— Your goal —
Every line containing the string "degrees" should be returned from the records.

— Supplied material —
------------------------

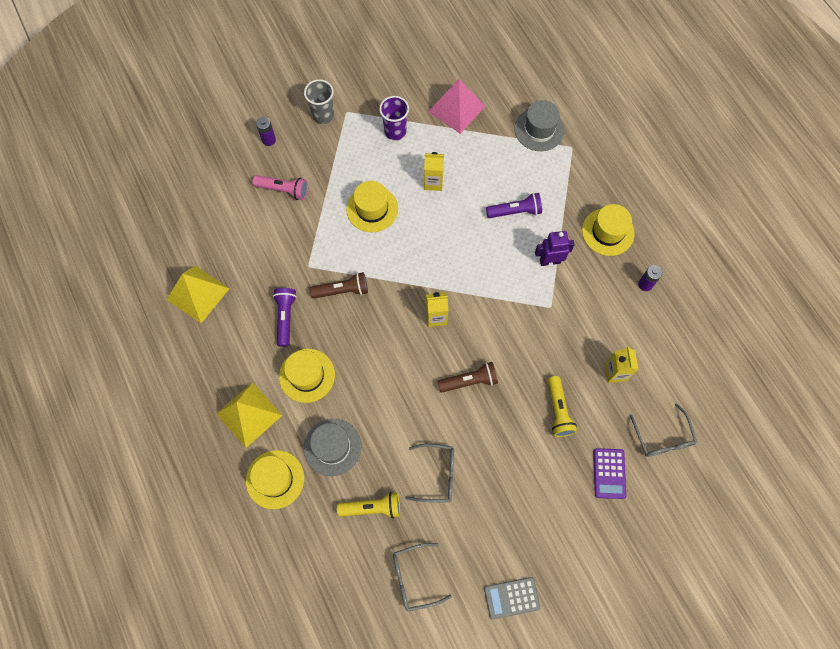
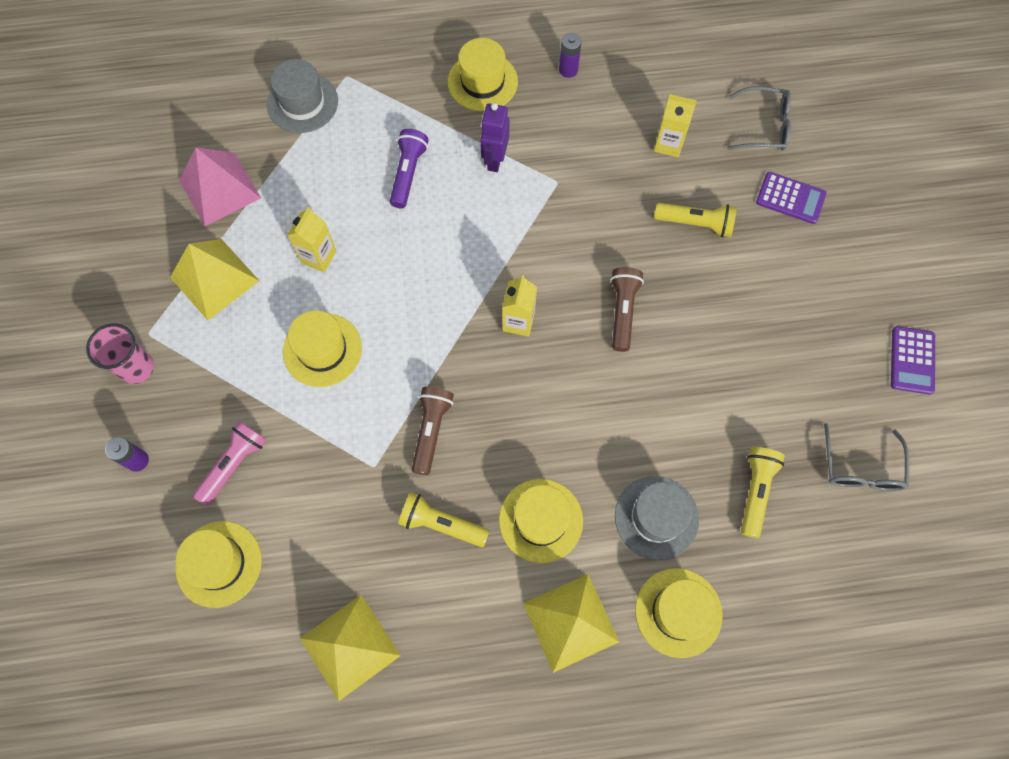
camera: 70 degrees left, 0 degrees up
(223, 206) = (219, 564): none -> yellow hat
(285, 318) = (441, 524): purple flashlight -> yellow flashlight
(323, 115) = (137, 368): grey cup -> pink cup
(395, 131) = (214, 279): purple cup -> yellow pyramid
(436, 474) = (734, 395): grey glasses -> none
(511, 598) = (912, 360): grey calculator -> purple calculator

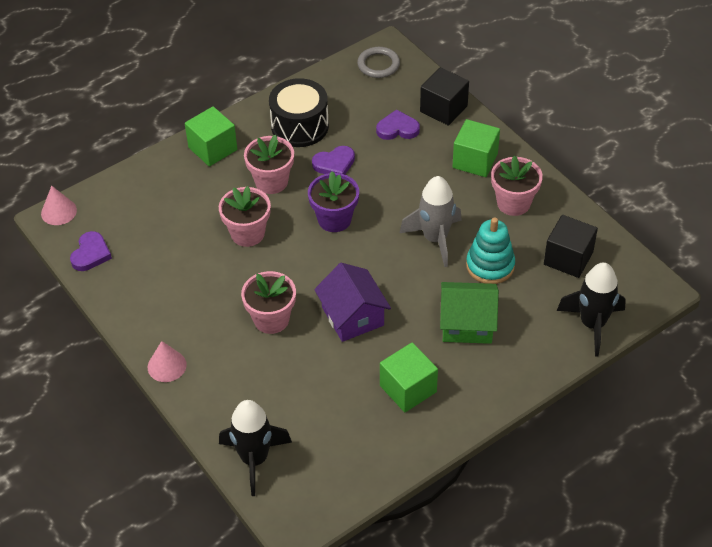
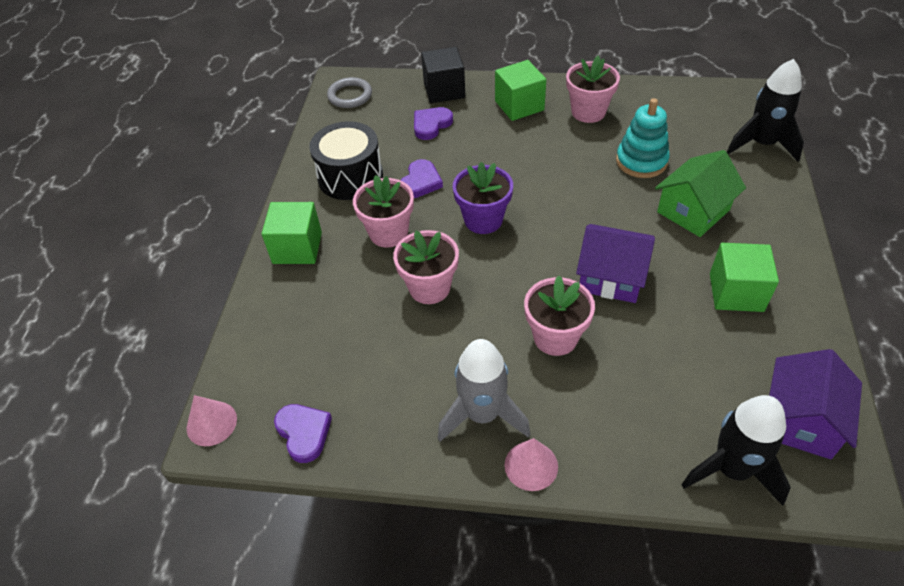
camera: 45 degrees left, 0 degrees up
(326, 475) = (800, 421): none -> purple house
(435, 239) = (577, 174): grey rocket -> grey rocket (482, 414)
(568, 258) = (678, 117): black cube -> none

------------------------

— Answer section —
camera: 70 degrees left, 0 degrees up
camera: 45 degrees left, 0 degrees up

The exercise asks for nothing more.